The exercise: Please copy out every line of the material below unchanged, in the same order.
** start Data to process **
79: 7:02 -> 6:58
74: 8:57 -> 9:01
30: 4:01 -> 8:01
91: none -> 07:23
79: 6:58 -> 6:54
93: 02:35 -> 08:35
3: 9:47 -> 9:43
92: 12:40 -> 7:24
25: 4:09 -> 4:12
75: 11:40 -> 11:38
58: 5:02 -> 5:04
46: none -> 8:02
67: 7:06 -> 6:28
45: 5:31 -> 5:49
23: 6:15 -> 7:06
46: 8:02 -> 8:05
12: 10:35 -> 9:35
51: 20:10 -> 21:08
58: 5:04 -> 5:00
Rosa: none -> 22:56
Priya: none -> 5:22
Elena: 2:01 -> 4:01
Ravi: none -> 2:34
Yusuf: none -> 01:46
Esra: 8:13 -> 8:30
** end Data to process **
Exercise result:
79: 7:02 -> 6:58
74: 8:57 -> 9:01
30: 4:01 -> 8:01
91: none -> 07:23
79: 6:58 -> 6:54
93: 02:35 -> 08:35
3: 9:47 -> 9:43
92: 12:40 -> 7:24
25: 4:09 -> 4:12
75: 11:40 -> 11:38
58: 5:02 -> 5:04
46: none -> 8:02
67: 7:06 -> 6:28
45: 5:31 -> 5:49
23: 6:15 -> 7:06
46: 8:02 -> 8:05
12: 10:35 -> 9:35
51: 20:10 -> 21:08
58: 5:04 -> 5:00
Rosa: none -> 22:56
Priya: none -> 5:22
Elena: 2:01 -> 4:01
Ravi: none -> 2:34
Yusuf: none -> 01:46
Esra: 8:13 -> 8:30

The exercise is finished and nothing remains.